Print, please, the line that contains "grey vase [199,150,259,186]" and each line after it to the end of the entries, unchanged and with nothing else.
▬▬▬
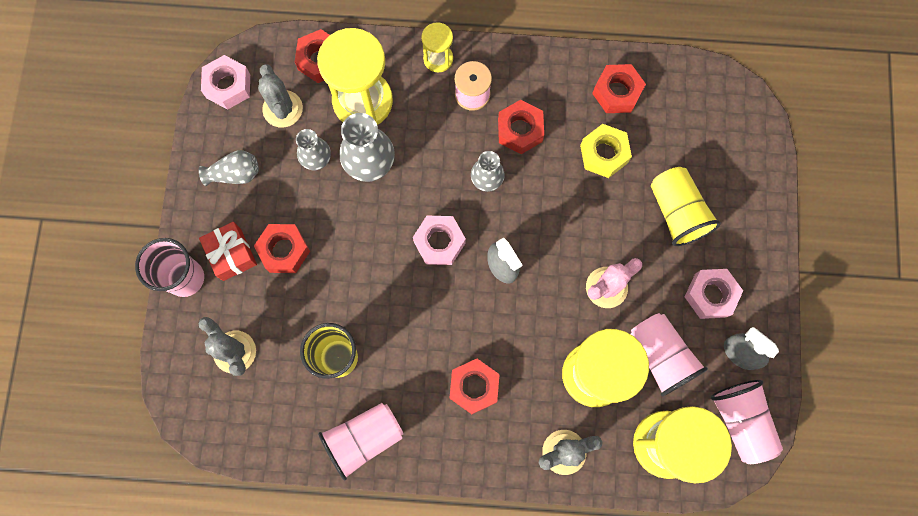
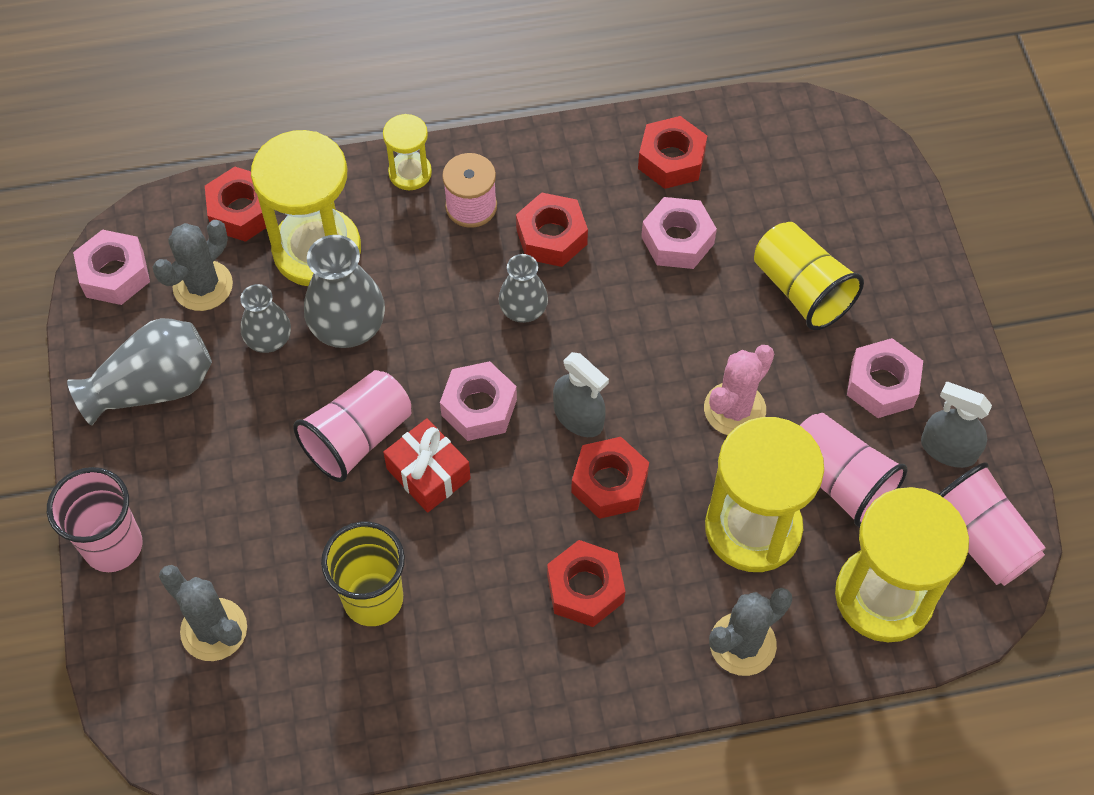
camera: 15 degrees left, 15 degrees down
grey vase [199,150,259,186] -> grey vase [67,318,212,426], size x1.62
red gift [199,222,257,281] -> red gift moved to [383,418,471,513]
red nut [254,224,310,273] -> red nut moved to [571,437,649,519]
grey cactus [258,64,303,127] -> grey cactus turned 75 degrees clockwise [153,220,233,311]
pink cup [318,403,403,480] -> pink cup moved to [293,370,411,482]
yellow nut [580,124,632,178] -> pink nut [641,197,717,269]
▬▬▬
Answer to this task -
grey vase [199,150,259,186] -> grey vase [67,318,212,426], size x1.62
red gift [199,222,257,281] -> red gift moved to [383,418,471,513]
red nut [254,224,310,273] -> red nut moved to [571,437,649,519]
grey cactus [258,64,303,127] -> grey cactus turned 75 degrees clockwise [153,220,233,311]
pink cup [318,403,403,480] -> pink cup moved to [293,370,411,482]
yellow nut [580,124,632,178] -> pink nut [641,197,717,269]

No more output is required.